- What the task asks -
Please take the lines from the one holding "RELAY pin IN1: TX -> A4" through the one holding "LIGHT1: KY-018 -> LM393" in the data below and copy them exactly.

═════ Task data

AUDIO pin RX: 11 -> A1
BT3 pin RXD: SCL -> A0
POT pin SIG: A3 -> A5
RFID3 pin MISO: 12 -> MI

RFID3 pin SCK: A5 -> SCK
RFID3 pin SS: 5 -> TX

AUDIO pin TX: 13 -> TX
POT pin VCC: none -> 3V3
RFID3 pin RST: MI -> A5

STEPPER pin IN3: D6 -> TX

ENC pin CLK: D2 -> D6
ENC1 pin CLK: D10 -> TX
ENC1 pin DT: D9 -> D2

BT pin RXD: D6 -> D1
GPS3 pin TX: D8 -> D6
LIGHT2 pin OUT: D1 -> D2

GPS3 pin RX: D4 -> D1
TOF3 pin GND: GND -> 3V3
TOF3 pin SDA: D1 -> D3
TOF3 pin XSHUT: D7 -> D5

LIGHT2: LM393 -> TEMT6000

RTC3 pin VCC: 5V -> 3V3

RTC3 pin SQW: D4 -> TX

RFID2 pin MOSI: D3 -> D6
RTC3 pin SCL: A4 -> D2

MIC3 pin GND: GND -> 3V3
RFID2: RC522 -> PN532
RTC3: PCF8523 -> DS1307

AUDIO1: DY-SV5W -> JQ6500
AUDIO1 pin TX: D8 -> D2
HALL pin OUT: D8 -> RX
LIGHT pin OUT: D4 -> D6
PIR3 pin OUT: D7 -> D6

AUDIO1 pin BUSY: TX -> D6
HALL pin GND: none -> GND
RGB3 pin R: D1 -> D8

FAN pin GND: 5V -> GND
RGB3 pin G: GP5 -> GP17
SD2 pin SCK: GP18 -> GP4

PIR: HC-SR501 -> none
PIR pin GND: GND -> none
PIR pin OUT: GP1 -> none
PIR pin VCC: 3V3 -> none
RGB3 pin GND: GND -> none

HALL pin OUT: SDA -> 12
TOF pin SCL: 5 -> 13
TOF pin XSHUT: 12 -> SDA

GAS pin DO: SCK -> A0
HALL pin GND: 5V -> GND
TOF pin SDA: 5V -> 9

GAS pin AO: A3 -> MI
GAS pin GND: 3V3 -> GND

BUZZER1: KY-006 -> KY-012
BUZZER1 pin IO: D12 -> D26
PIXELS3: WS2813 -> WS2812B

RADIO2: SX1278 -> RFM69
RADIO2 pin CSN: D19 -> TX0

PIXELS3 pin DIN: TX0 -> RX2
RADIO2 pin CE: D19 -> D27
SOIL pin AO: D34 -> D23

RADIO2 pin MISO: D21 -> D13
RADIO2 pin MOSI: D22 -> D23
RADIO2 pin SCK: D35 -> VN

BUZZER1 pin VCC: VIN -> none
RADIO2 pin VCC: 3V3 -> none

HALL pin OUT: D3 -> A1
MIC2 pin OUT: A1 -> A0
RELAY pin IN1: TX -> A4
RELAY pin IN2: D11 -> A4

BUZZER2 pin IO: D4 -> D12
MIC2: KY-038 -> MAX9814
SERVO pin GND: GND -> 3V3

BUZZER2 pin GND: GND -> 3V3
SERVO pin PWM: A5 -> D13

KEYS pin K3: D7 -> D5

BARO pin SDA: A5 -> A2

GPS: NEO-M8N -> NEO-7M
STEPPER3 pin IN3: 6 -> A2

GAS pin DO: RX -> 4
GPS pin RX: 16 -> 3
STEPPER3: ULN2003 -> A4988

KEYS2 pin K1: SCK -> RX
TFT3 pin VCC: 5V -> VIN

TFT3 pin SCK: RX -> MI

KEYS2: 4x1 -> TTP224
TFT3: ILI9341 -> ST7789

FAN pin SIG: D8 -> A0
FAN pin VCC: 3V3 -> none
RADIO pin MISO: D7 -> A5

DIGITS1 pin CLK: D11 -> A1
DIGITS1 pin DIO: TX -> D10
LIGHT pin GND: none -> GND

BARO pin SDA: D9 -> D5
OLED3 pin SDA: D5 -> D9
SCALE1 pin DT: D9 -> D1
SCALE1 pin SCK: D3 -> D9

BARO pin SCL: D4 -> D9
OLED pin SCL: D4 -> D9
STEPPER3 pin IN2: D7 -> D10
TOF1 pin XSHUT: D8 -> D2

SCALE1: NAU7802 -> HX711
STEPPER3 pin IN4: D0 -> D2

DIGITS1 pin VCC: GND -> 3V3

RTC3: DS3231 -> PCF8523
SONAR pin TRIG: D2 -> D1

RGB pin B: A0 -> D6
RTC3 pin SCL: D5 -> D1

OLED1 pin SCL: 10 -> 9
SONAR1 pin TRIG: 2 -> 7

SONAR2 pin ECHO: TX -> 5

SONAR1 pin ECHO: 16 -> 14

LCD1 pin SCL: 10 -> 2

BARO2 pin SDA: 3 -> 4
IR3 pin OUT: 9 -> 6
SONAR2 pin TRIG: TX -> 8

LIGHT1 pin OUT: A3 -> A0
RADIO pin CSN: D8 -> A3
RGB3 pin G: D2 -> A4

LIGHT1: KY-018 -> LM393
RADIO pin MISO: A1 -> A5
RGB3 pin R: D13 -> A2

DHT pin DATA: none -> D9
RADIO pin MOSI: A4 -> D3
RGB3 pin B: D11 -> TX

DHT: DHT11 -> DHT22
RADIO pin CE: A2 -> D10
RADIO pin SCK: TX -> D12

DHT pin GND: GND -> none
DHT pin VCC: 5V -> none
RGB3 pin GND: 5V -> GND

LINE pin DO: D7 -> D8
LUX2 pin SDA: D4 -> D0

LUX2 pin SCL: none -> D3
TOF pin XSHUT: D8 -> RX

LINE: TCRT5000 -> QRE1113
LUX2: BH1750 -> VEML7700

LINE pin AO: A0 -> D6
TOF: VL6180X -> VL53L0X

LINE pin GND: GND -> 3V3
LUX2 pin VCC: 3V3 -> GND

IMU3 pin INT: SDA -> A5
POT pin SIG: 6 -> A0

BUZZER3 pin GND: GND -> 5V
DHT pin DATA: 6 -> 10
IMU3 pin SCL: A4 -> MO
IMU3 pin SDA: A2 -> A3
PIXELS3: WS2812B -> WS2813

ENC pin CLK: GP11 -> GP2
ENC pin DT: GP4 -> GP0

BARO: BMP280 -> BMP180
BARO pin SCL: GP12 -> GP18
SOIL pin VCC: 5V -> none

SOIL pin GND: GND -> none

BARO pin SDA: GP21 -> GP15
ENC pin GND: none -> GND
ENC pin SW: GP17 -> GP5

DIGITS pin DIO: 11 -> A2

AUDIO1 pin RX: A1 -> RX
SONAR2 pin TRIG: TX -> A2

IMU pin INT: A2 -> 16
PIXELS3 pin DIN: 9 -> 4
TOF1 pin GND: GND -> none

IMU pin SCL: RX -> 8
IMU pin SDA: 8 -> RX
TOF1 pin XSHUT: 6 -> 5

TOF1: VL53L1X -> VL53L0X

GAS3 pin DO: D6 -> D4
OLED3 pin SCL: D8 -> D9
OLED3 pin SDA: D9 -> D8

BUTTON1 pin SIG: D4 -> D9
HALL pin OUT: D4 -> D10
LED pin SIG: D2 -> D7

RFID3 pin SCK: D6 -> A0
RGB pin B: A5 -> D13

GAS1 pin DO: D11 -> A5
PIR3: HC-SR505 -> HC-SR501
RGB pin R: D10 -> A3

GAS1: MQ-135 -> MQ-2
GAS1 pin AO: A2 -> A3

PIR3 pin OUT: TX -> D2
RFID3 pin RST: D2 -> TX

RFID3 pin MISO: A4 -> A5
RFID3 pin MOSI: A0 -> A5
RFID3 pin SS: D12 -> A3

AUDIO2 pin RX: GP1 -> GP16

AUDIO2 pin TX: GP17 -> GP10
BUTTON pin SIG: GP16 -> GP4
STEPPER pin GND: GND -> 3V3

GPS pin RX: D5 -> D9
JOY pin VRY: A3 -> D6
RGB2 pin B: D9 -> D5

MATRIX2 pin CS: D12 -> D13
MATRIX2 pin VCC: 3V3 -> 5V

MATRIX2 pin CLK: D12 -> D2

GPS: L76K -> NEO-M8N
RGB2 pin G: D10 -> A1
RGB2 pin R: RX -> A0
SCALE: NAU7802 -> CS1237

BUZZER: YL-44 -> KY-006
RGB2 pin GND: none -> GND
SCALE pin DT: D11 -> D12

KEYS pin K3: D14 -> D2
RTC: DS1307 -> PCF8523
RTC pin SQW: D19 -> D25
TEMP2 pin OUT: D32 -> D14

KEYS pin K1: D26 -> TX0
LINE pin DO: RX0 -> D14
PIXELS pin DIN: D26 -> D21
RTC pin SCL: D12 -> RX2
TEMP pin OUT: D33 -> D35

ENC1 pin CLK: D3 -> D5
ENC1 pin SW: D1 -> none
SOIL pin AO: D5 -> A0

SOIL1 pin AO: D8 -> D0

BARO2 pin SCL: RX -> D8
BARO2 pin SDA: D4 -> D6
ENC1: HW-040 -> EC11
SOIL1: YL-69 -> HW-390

══════════

- Solution -
RELAY pin IN1: TX -> A4
RELAY pin IN2: D11 -> A4

BUZZER2 pin IO: D4 -> D12
MIC2: KY-038 -> MAX9814
SERVO pin GND: GND -> 3V3

BUZZER2 pin GND: GND -> 3V3
SERVO pin PWM: A5 -> D13

KEYS pin K3: D7 -> D5

BARO pin SDA: A5 -> A2

GPS: NEO-M8N -> NEO-7M
STEPPER3 pin IN3: 6 -> A2

GAS pin DO: RX -> 4
GPS pin RX: 16 -> 3
STEPPER3: ULN2003 -> A4988

KEYS2 pin K1: SCK -> RX
TFT3 pin VCC: 5V -> VIN

TFT3 pin SCK: RX -> MI

KEYS2: 4x1 -> TTP224
TFT3: ILI9341 -> ST7789

FAN pin SIG: D8 -> A0
FAN pin VCC: 3V3 -> none
RADIO pin MISO: D7 -> A5

DIGITS1 pin CLK: D11 -> A1
DIGITS1 pin DIO: TX -> D10
LIGHT pin GND: none -> GND

BARO pin SDA: D9 -> D5
OLED3 pin SDA: D5 -> D9
SCALE1 pin DT: D9 -> D1
SCALE1 pin SCK: D3 -> D9

BARO pin SCL: D4 -> D9
OLED pin SCL: D4 -> D9
STEPPER3 pin IN2: D7 -> D10
TOF1 pin XSHUT: D8 -> D2

SCALE1: NAU7802 -> HX711
STEPPER3 pin IN4: D0 -> D2

DIGITS1 pin VCC: GND -> 3V3

RTC3: DS3231 -> PCF8523
SONAR pin TRIG: D2 -> D1

RGB pin B: A0 -> D6
RTC3 pin SCL: D5 -> D1

OLED1 pin SCL: 10 -> 9
SONAR1 pin TRIG: 2 -> 7

SONAR2 pin ECHO: TX -> 5

SONAR1 pin ECHO: 16 -> 14

LCD1 pin SCL: 10 -> 2

BARO2 pin SDA: 3 -> 4
IR3 pin OUT: 9 -> 6
SONAR2 pin TRIG: TX -> 8

LIGHT1 pin OUT: A3 -> A0
RADIO pin CSN: D8 -> A3
RGB3 pin G: D2 -> A4

LIGHT1: KY-018 -> LM393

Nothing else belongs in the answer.